PROBLEM → Using the listing below, keep only the lines with the word "moved" and copy them.

THE INPUT →
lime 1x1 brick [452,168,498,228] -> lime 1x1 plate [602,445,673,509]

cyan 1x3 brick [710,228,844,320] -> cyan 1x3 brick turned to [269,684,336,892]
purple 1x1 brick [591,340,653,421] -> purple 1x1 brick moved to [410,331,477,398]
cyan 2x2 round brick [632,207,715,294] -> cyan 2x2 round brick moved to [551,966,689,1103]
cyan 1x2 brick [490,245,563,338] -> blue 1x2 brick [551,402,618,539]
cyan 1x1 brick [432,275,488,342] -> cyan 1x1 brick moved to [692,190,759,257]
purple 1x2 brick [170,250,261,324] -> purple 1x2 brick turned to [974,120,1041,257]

WRITTEN ANSWER →
purple 1x1 brick [591,340,653,421] -> purple 1x1 brick moved to [410,331,477,398]
cyan 2x2 round brick [632,207,715,294] -> cyan 2x2 round brick moved to [551,966,689,1103]
cyan 1x1 brick [432,275,488,342] -> cyan 1x1 brick moved to [692,190,759,257]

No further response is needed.